[Saved entries]
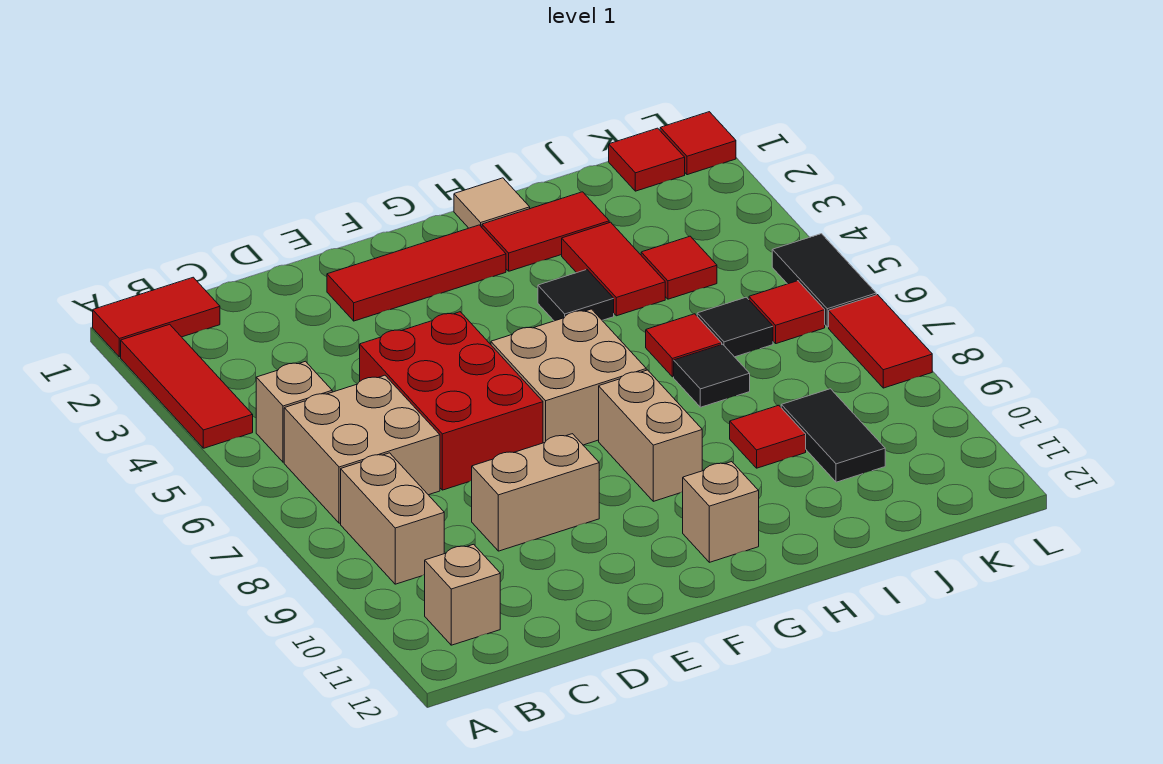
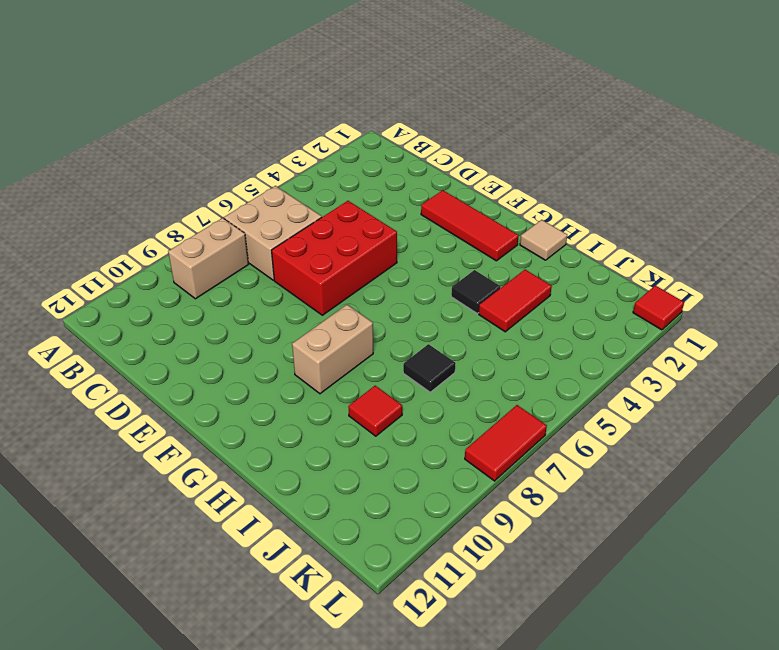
none -> red tile A1:B1 level 1
none -> red tile A2:A4 level 1
none -> tan brick B5 level 1

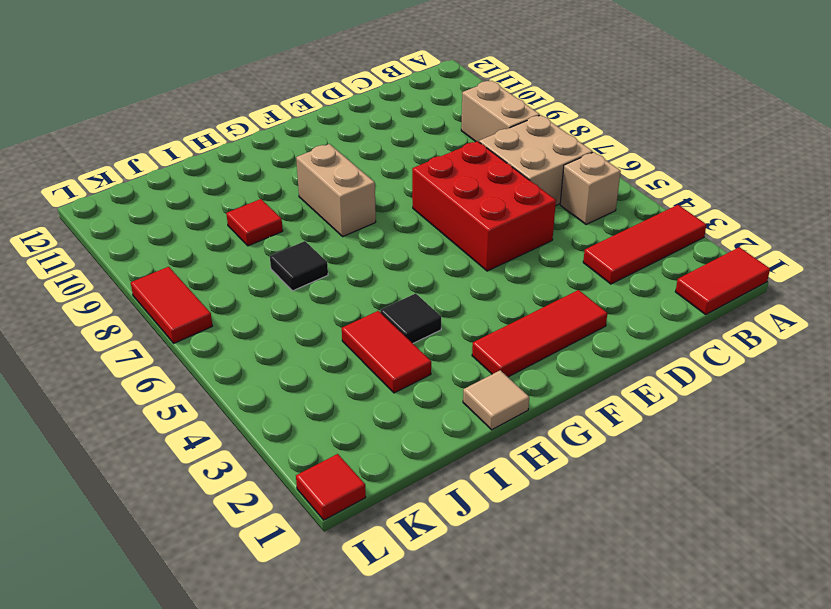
red tile A3:C3 level 1 -> red tile A2:A4 level 1
none -> tan brick B11 level 1
none -> tan brick D9:E9 level 1
none -> tan brick F6:G7 level 1

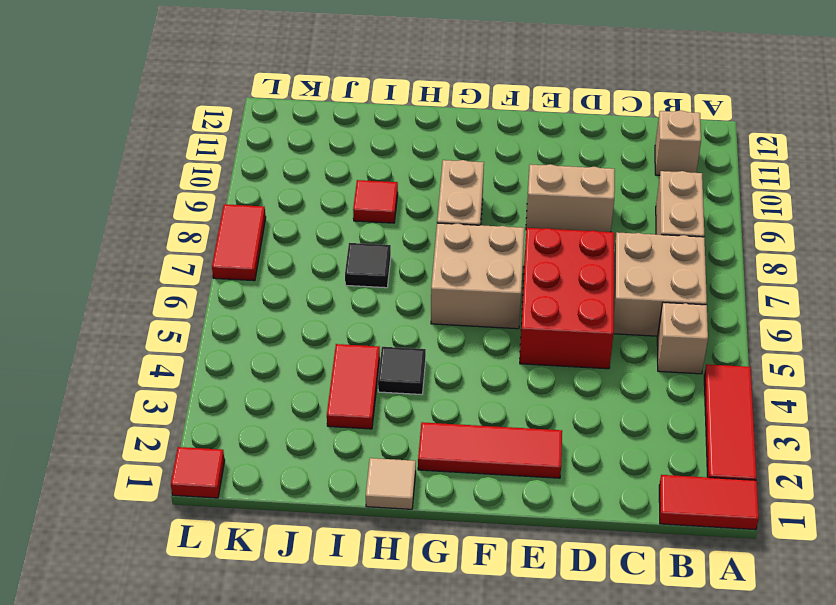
none -> tan brick G11 level 1
none -> red tile H2:I2 level 1
none -> red tile I6 level 1

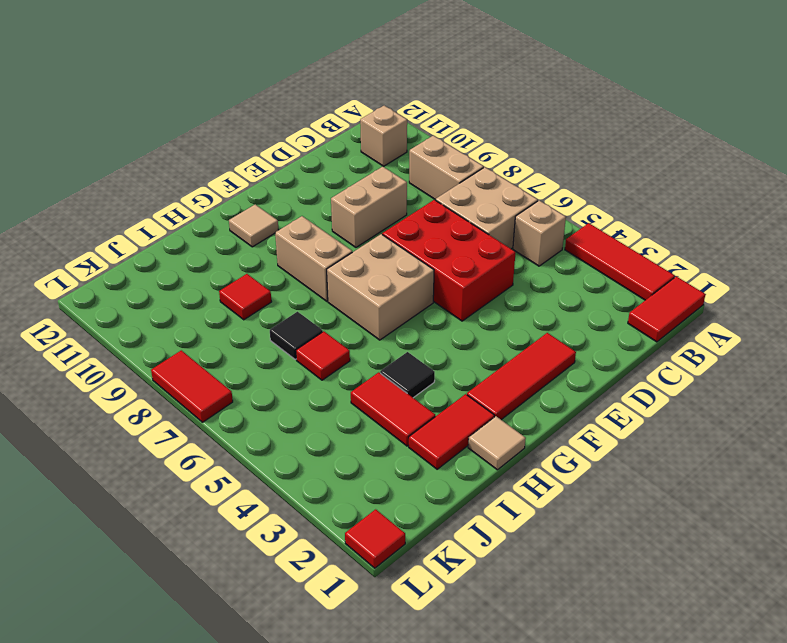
tan tile G11 level 1 -> tan brick G11 level 1
none -> red tile J4 level 1
none -> black tile J6 level 1
none -> black tile J9:J10 level 1

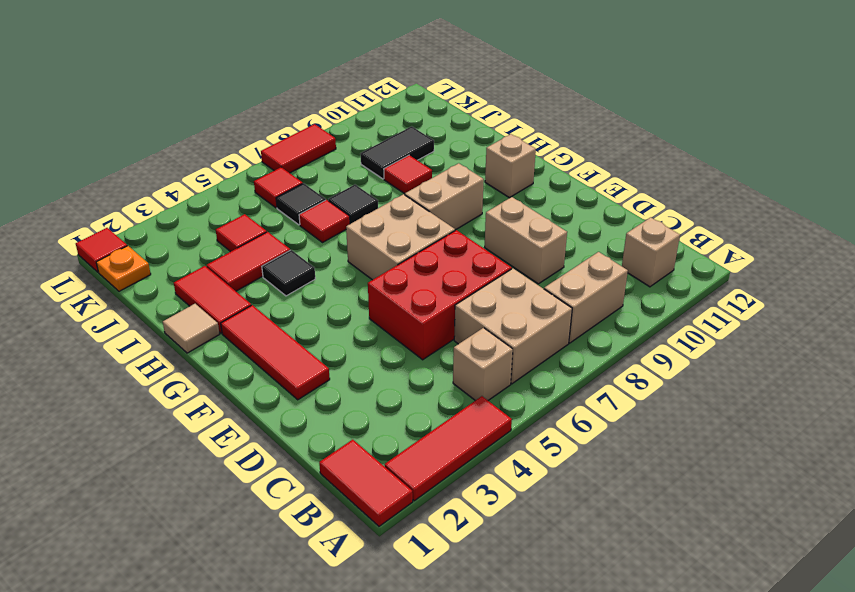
orange plate K1 level 1 -> red tile K1 level 1
none -> black tile L5:L6 level 1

### Work task:
The expected answer is a copy of every line in the entries that holds the word "brick".

### Output of the exercise:
none -> tan brick B5 level 1
none -> tan brick B11 level 1
none -> tan brick D9:E9 level 1
none -> tan brick F6:G7 level 1
none -> tan brick G11 level 1
tan tile G11 level 1 -> tan brick G11 level 1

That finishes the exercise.